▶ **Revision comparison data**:
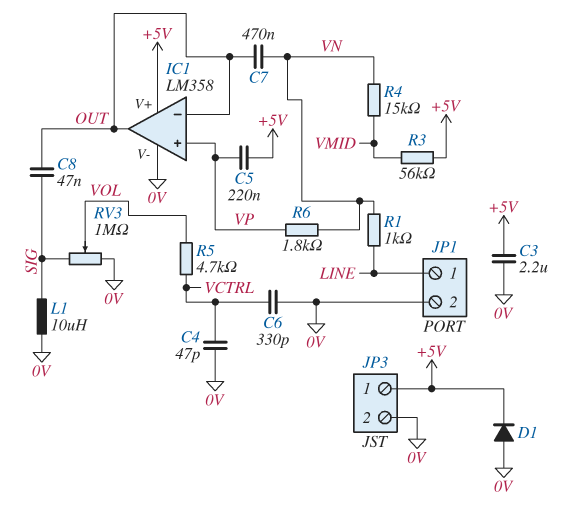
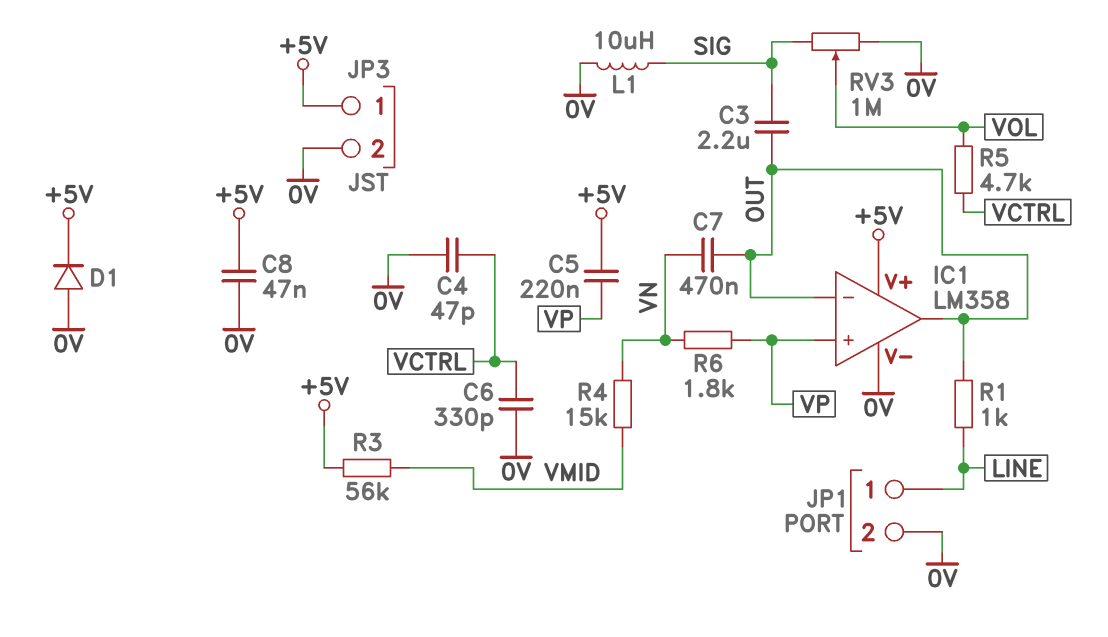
C3: 2.2uF (+5V, 0V) -> 2.2uF (OUT, SIG)
C8: 47nF (OUT, SIG) -> 47nF (+5V, 0V)
R1: 1k (LINE, VN) -> 1k (LINE, OUT)

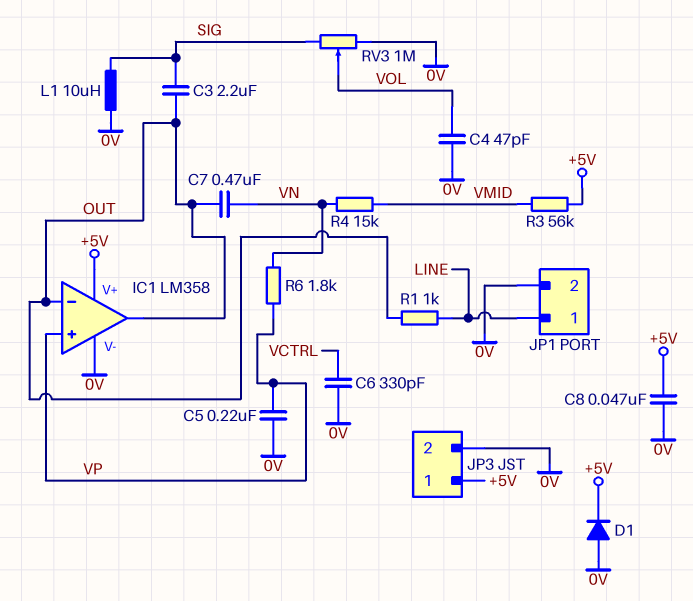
C4: 47pF (0V, VCTRL) -> 47pF (0V, VOL)
C5: 220nF (+5V, VP) -> 220nF (0V, VP)
R5: 4.7k (VCTRL, VOL) -> none

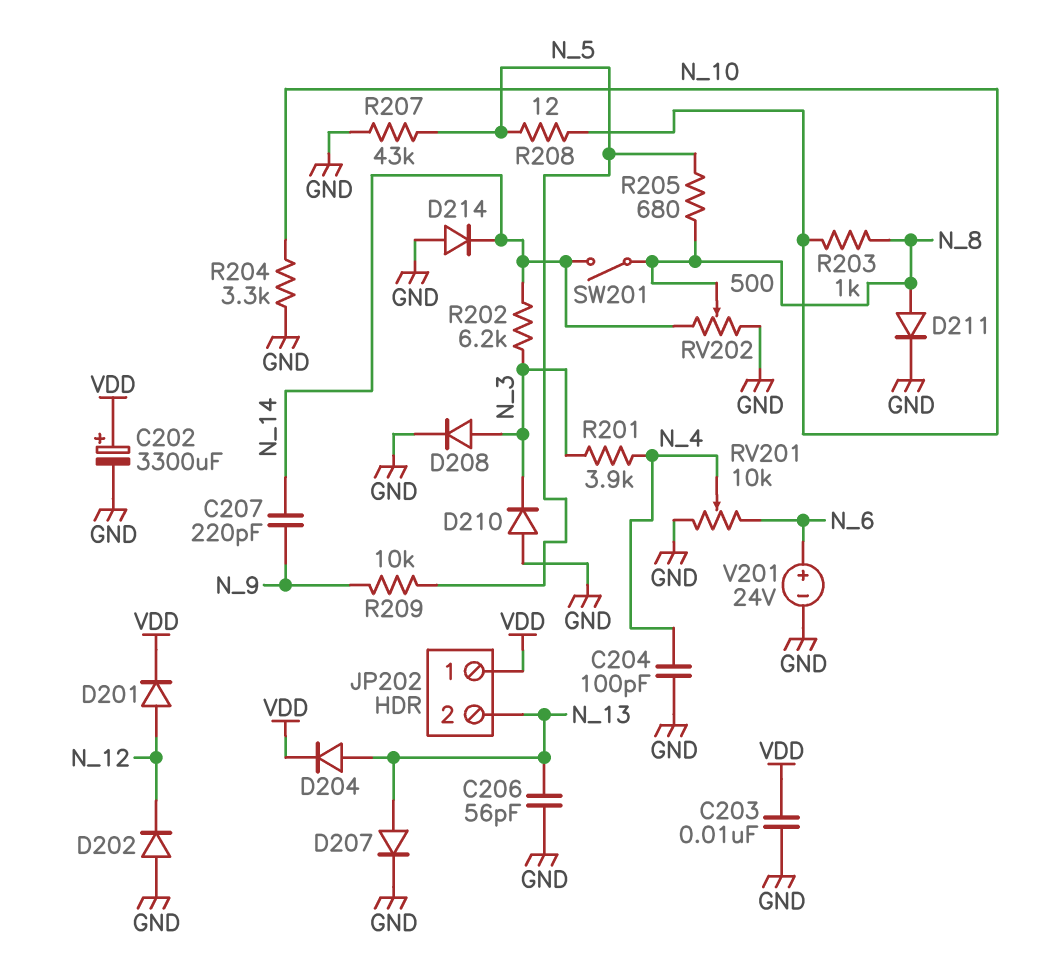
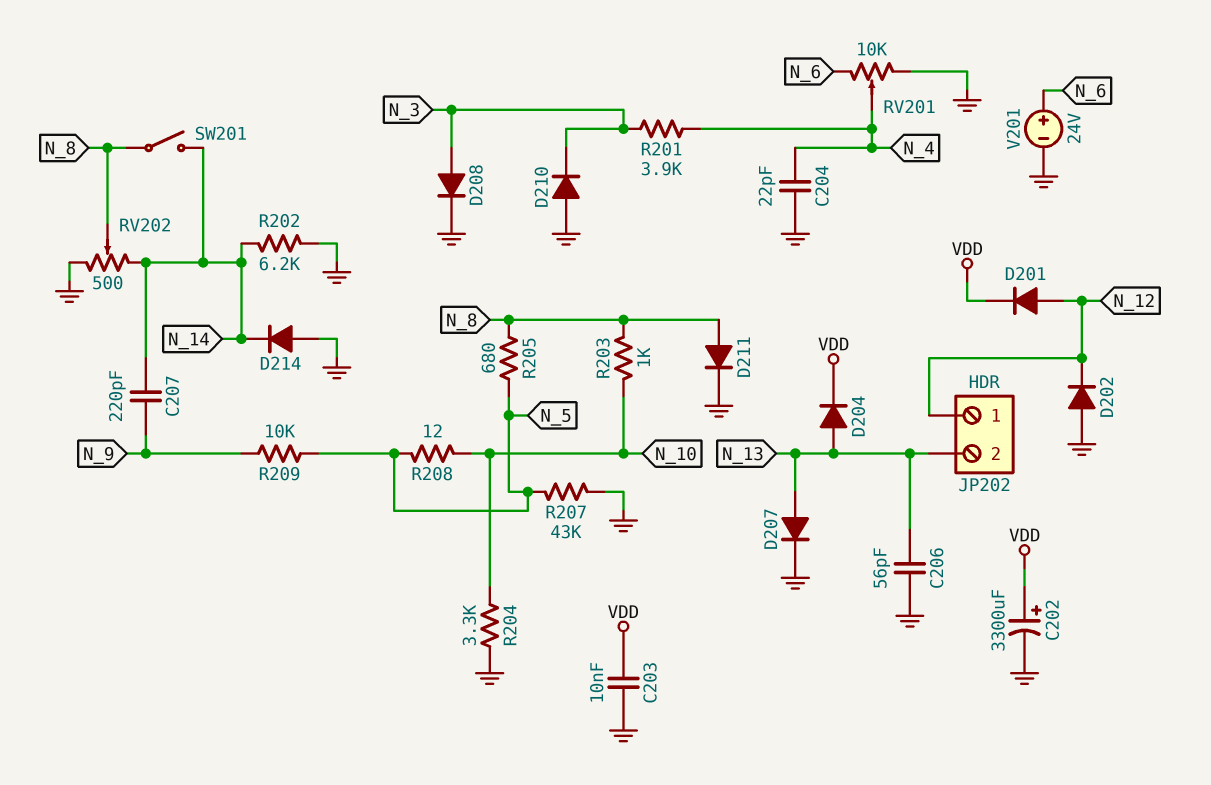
C204: 100pF (GND, N_4) -> 22pF (GND, N_4)
JP202 pin 1: VDD -> N_12
R202: 6.2k (N_3, N_14) -> 6.2k (GND, N_14)

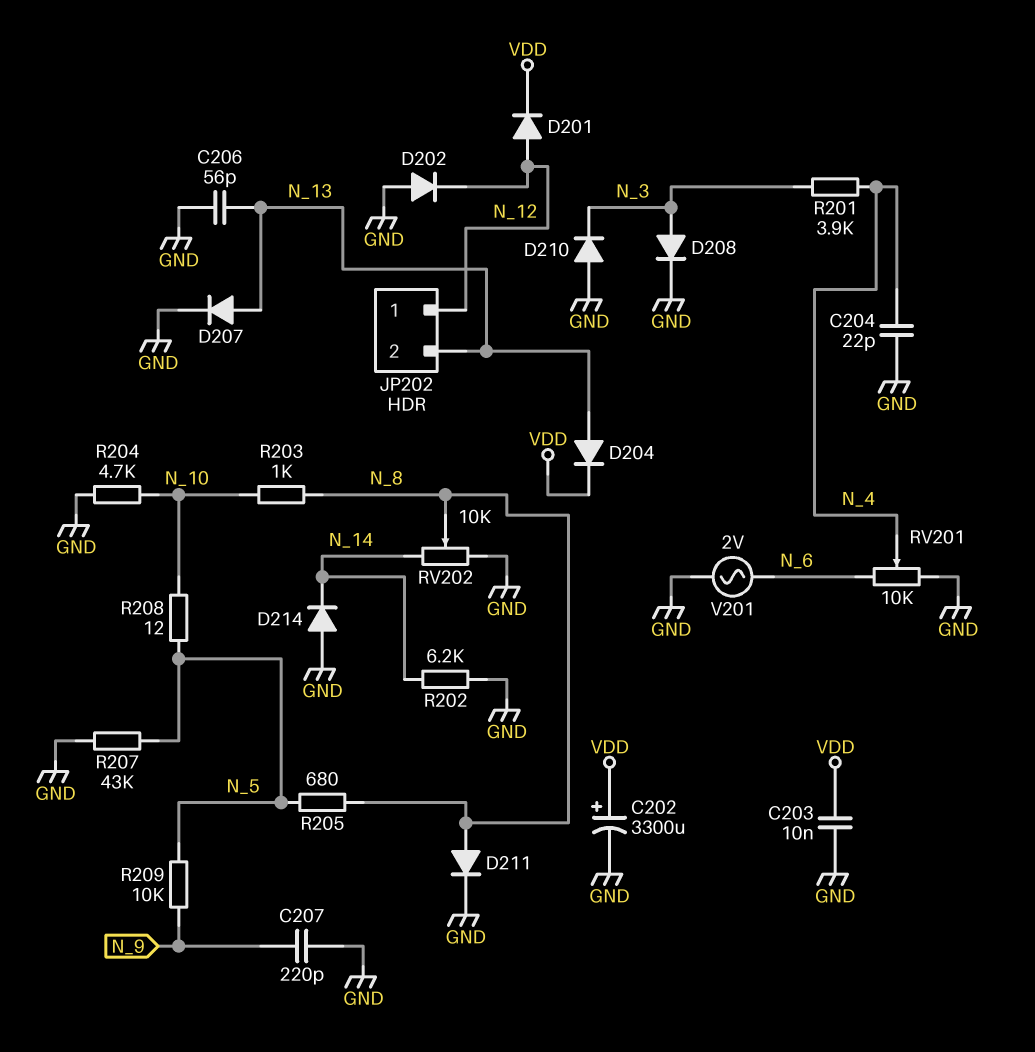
C207: 220pF (N_9, N_14) -> 220pF (GND, N_9)
R204: 3.3k (GND, N_10) -> 4.7k (GND, N_10)
RV202: 500 (GND, N_14, wiper N_8) -> 10k (GND, N_14, wiper N_8)
SW201: switch (N_8, N_14) -> none
V201: 24V (plus N_6, minus GND) -> AC 2V (GND, N_6)

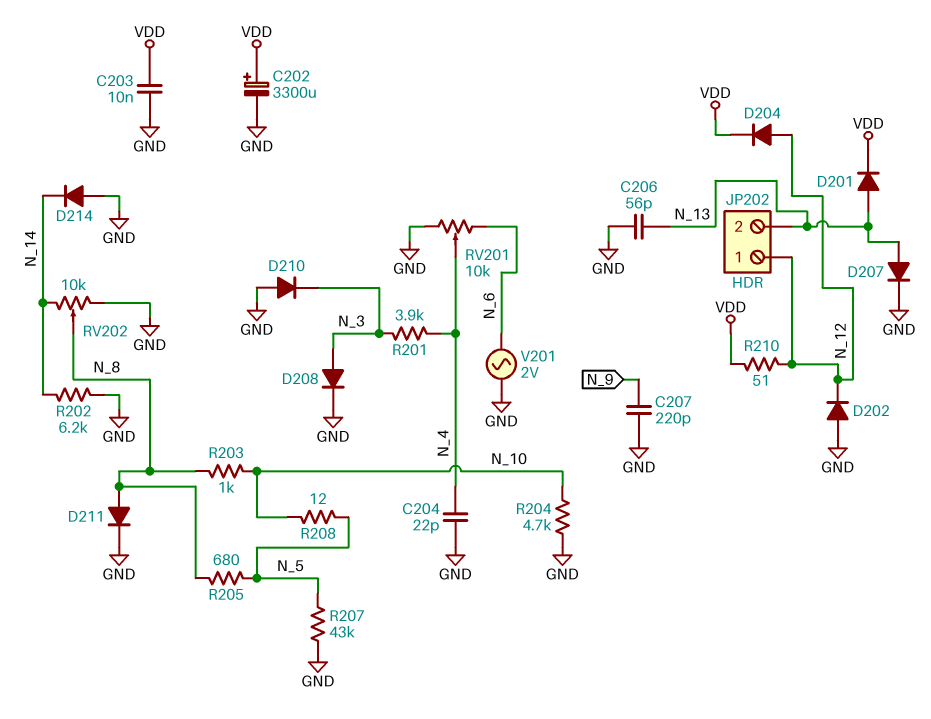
D201: diode (A N_12, K VDD) -> diode (A N_13, K VDD)
D204: diode (A N_13, K VDD) -> diode (A N_12, K VDD)
R209: 10k (N_5, N_9) -> none
R210: none -> 51 (N_12, VDD)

▶ **Task prompt**: Write out exactly, and only, the lines running from the line with "C204: 100pF (GND, N_4) -> 22pF (GND, N_4)" to the last line above, both included, with all pictures omitted.

▶ **Expected output**:
C204: 100pF (GND, N_4) -> 22pF (GND, N_4)
JP202 pin 1: VDD -> N_12
R202: 6.2k (N_3, N_14) -> 6.2k (GND, N_14)

C207: 220pF (N_9, N_14) -> 220pF (GND, N_9)
R204: 3.3k (GND, N_10) -> 4.7k (GND, N_10)
RV202: 500 (GND, N_14, wiper N_8) -> 10k (GND, N_14, wiper N_8)
SW201: switch (N_8, N_14) -> none
V201: 24V (plus N_6, minus GND) -> AC 2V (GND, N_6)

D201: diode (A N_12, K VDD) -> diode (A N_13, K VDD)
D204: diode (A N_13, K VDD) -> diode (A N_12, K VDD)
R209: 10k (N_5, N_9) -> none
R210: none -> 51 (N_12, VDD)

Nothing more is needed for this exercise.